### [Dataset extract]
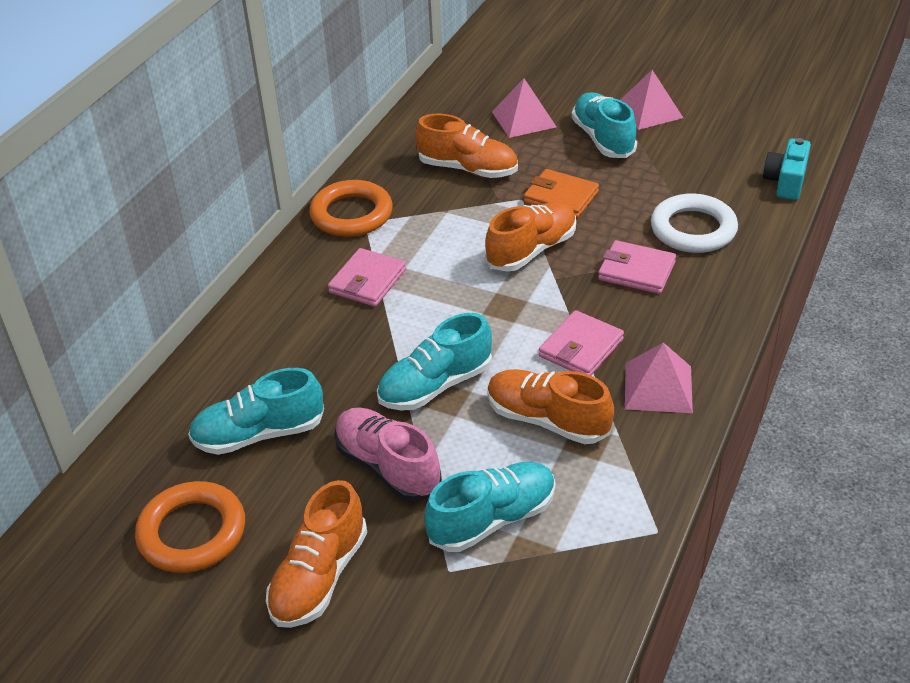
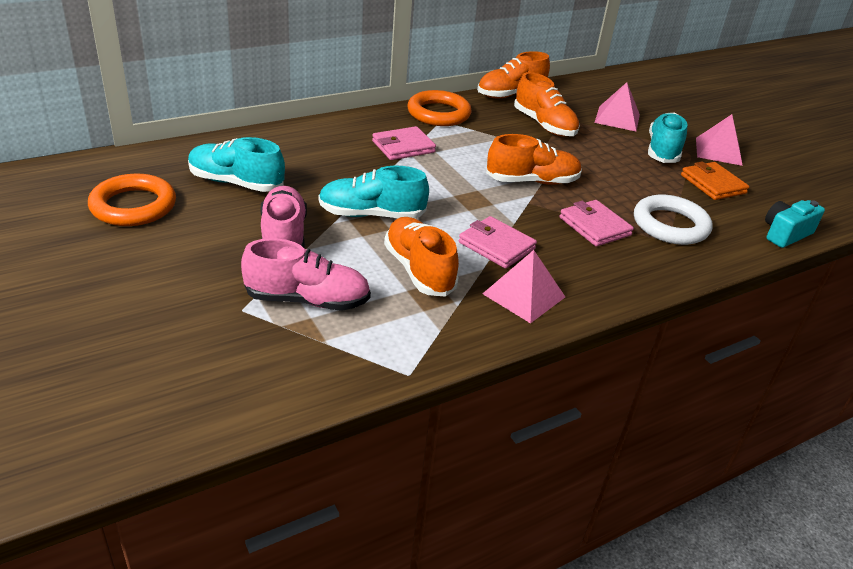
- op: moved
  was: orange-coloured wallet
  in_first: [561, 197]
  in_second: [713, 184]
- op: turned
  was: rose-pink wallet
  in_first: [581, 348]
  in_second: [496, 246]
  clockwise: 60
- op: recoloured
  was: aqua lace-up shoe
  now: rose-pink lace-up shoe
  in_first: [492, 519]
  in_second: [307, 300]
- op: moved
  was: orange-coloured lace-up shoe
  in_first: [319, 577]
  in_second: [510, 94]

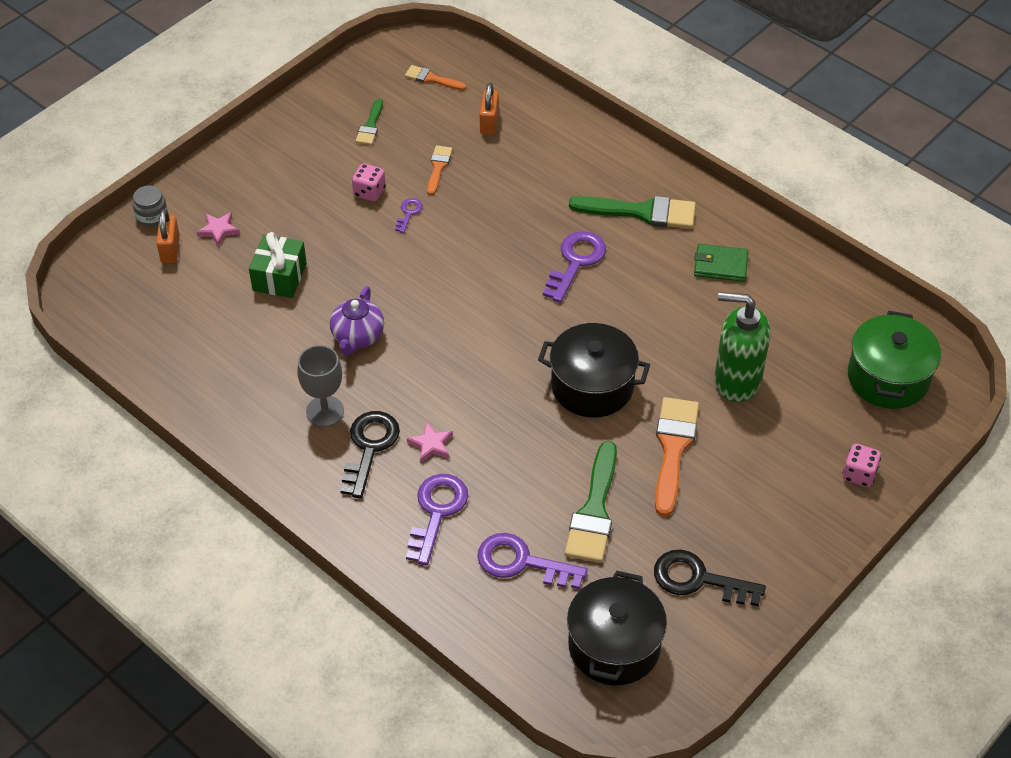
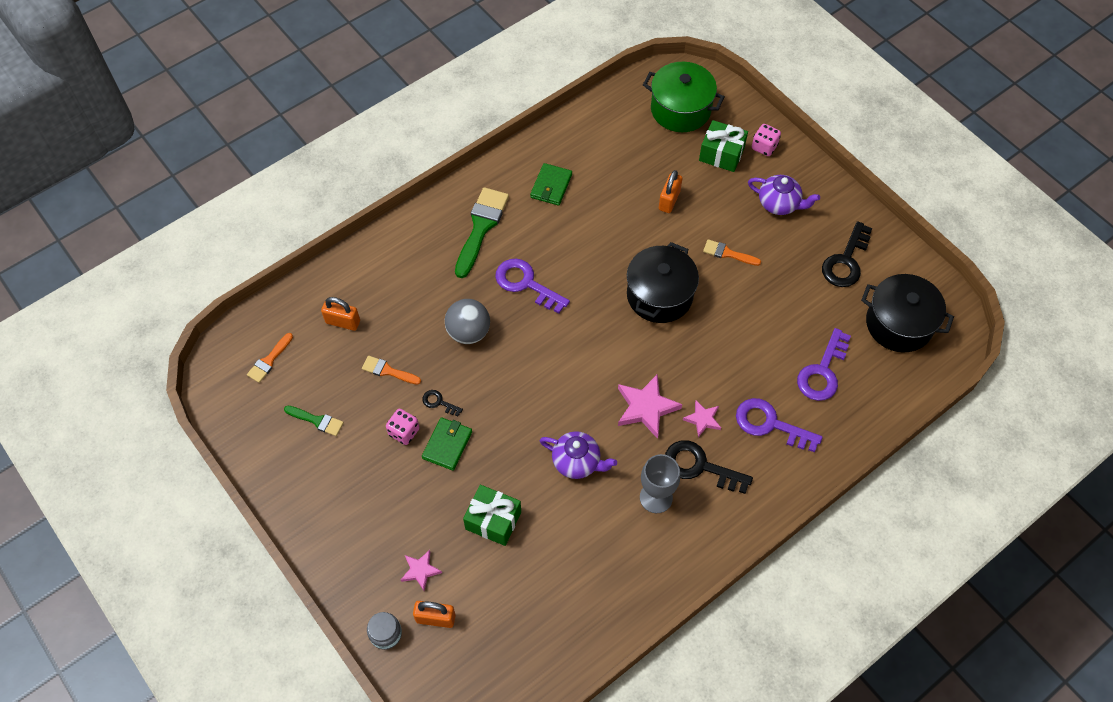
- op: recoloured
  was: purple door key
  now: ebony door key
  in_first: [408, 213]
  in_second: [439, 402]
- op: replaced
  was: green soap pump
  now: orange-coloured small lock
  in_first: [736, 381]
  in_second: [669, 200]
- op: resized
  was: orange-coloured brush
  in_first: [673, 449]
  in_second: [728, 253]
  ratio: 0.54
- op: removed
  was: green brush
  in_first: [594, 511]
- op: added
  now: green present
  in_second: [721, 154]
- op: added
  now: purple teapot
  in_second: [779, 204]
- op: added
  now: ash-grey sphere
  in_second: [469, 332]
- op: added
  now: rose-pink star shape
  in_second: [646, 407]
- op: added
  now: green wallet
  in_second: [447, 445]

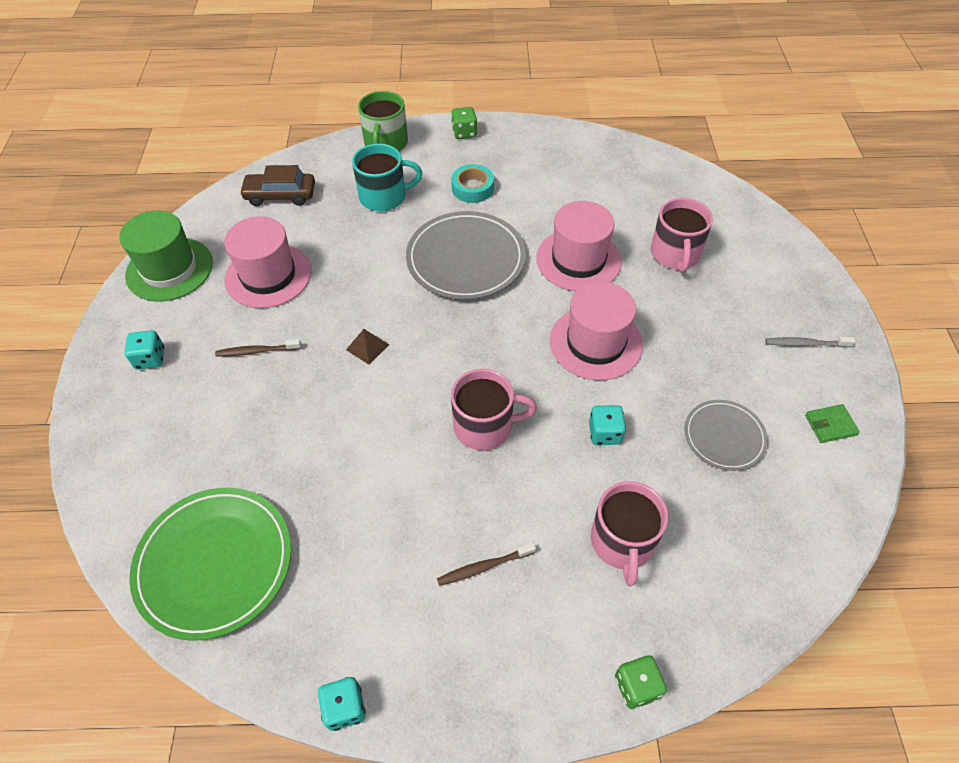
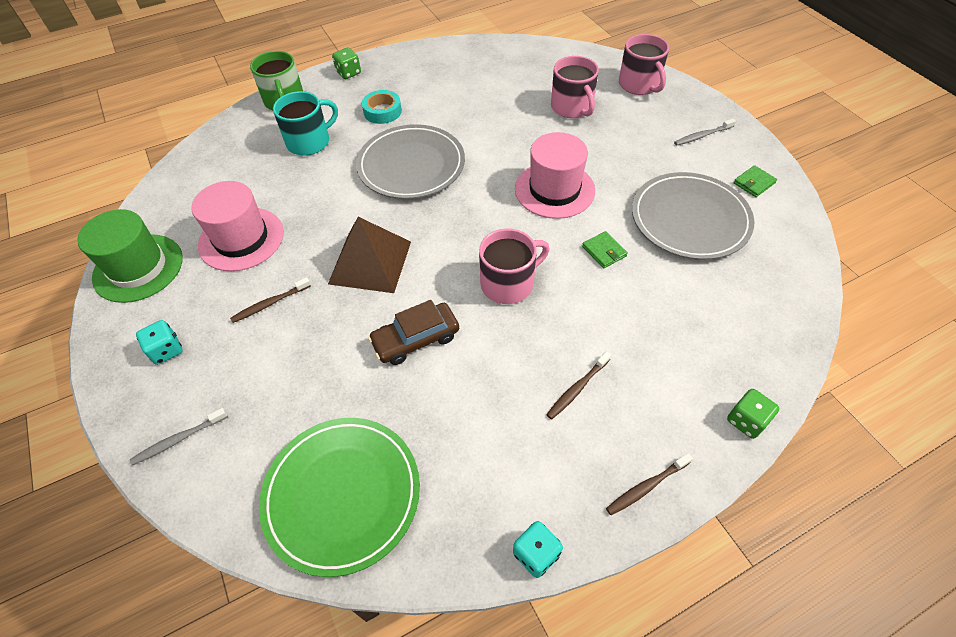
- op: moved
  was: dark brown automobile
  in_first: [280, 195]
  in_second: [416, 339]
- op: removed
  was: rose-pink tall hat
  in_first: [578, 260]
- op: resized
  was: dark brown pyramid shape
  in_first: [367, 347]
  in_second: [370, 262]
  ratio: 2.3
- op: resized
  was: ash-grey flat dish
  in_first: [724, 437]
  in_second: [689, 219]
  ratio: 1.75
- op: replaced
  was: aqua game die
  now: green wallet
  in_first: [605, 433]
  in_second: [604, 251]
- op: moved
  was: rose-pink coffee mug
  in_first: [622, 542]
  in_second: [639, 84]
- op: added
  now: ash-grey tooth brush
  in_second: [179, 439]
- op: added
  now: dark brown tooth brush
  in_second: [646, 486]

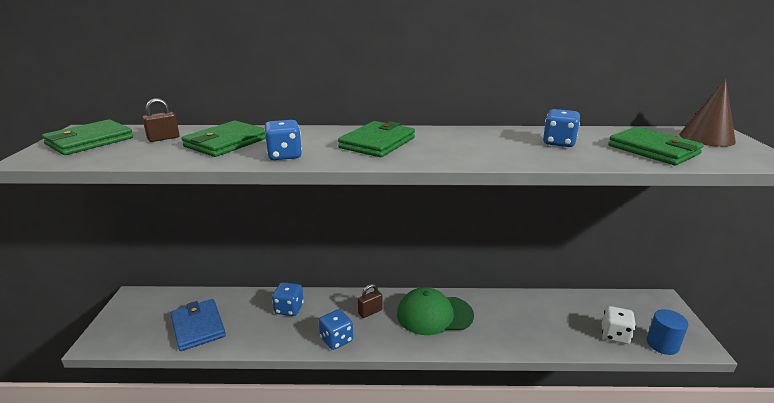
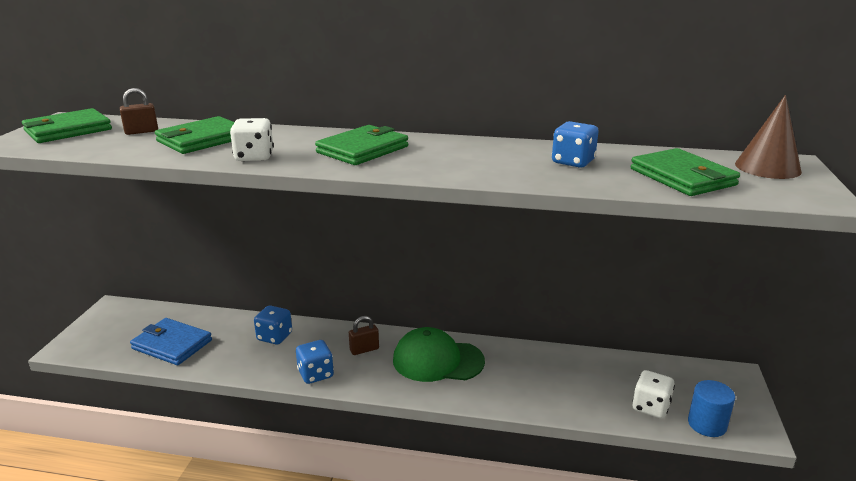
- op: recoloured
  was: royal blue game die
  now: snow-white game die
  in_first: [284, 155]
  in_second: [254, 157]
- op: turned
  was: royal blue wallet
  in_first: [198, 326]
  in_second: [172, 344]
  clockwise: -45

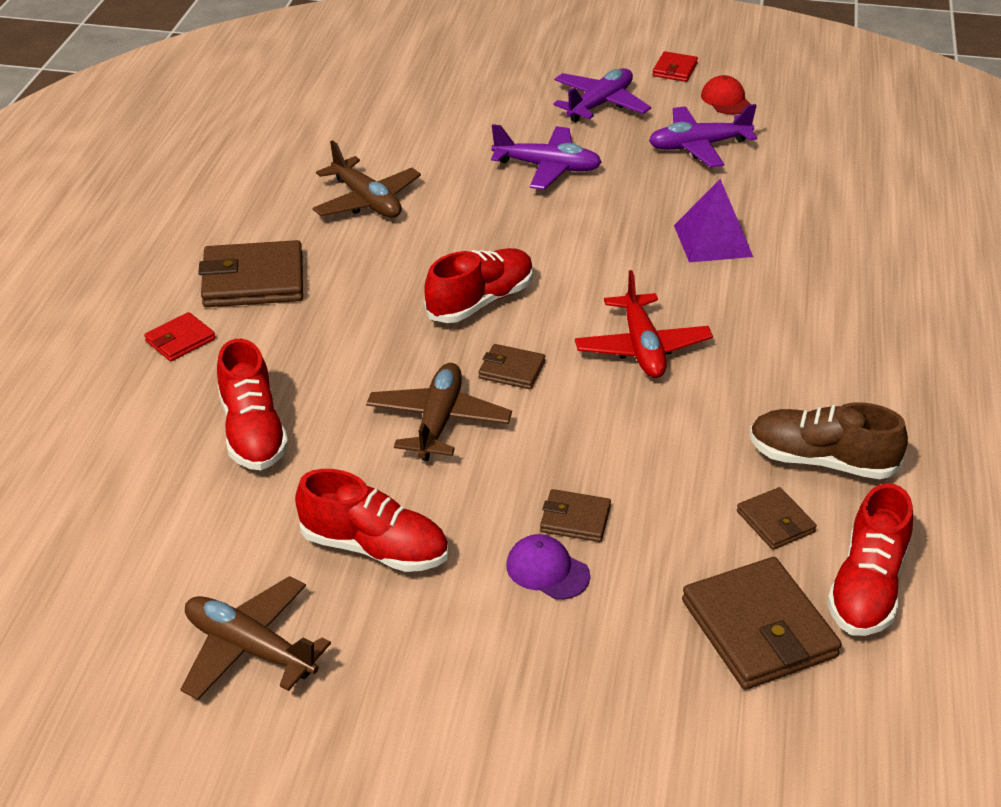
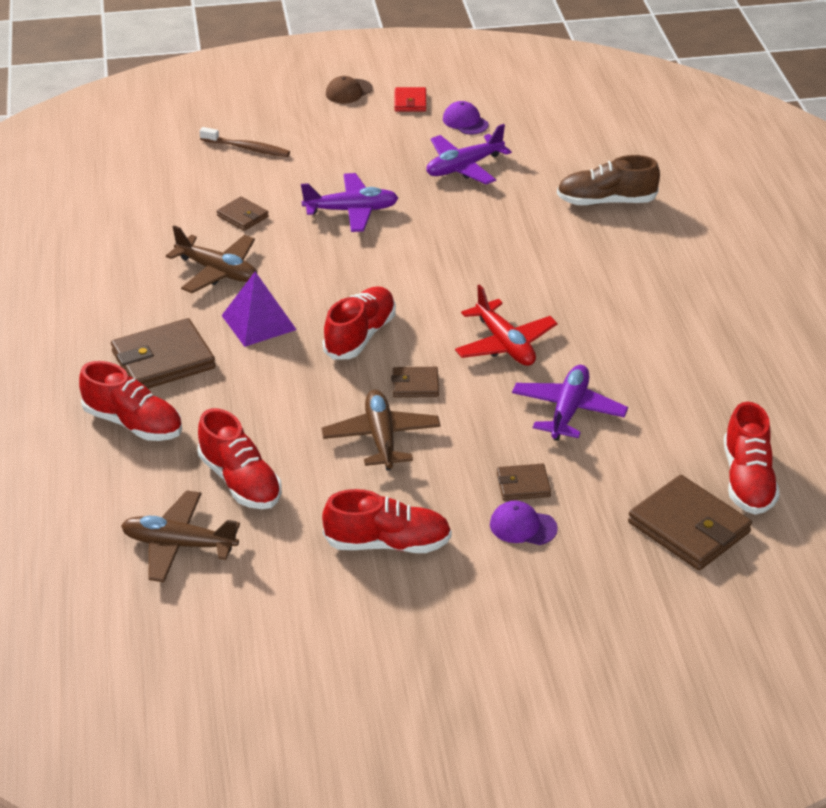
- op: moved
  was: purple plane
  in_first: [600, 104]
  in_second: [568, 410]
- op: recoloured
  was: red peaked cap
  now: purple peaked cap
  in_first: [725, 100]
  in_second: [465, 121]
- op: moved
  was: purple pyramid shape
  in_first: [713, 240]
  in_second: [258, 322]
- op: replaced
  was: red wallet
  now: red lace-up shoe
  in_first: [180, 340]
  in_second: [133, 423]
- op: moved
  was: dark brown lace-up shoe
  in_first: [821, 461]
  in_second: [606, 201]
- op: moved
  was: dark brown wallet
  in_first: [775, 522]
  in_second: [242, 216]
- op: moved
  was: dark brown plane
  in_first: [250, 648]
  in_second: [179, 545]
- op: added
  now: dark brown peaked cap
  in_second: [348, 91]
- op: added
  now: dark brown tooth brush
  in_second: [247, 148]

### [What this task involves]
Going down the listing above, begin printing at the line with "in_second: [496, 246]" and finish with the line with "in_first: [319, 577]", exactly as they appear.

### [Output of the task]
  in_second: [496, 246]
  clockwise: 60
- op: recoloured
  was: aqua lace-up shoe
  now: rose-pink lace-up shoe
  in_first: [492, 519]
  in_second: [307, 300]
- op: moved
  was: orange-coloured lace-up shoe
  in_first: [319, 577]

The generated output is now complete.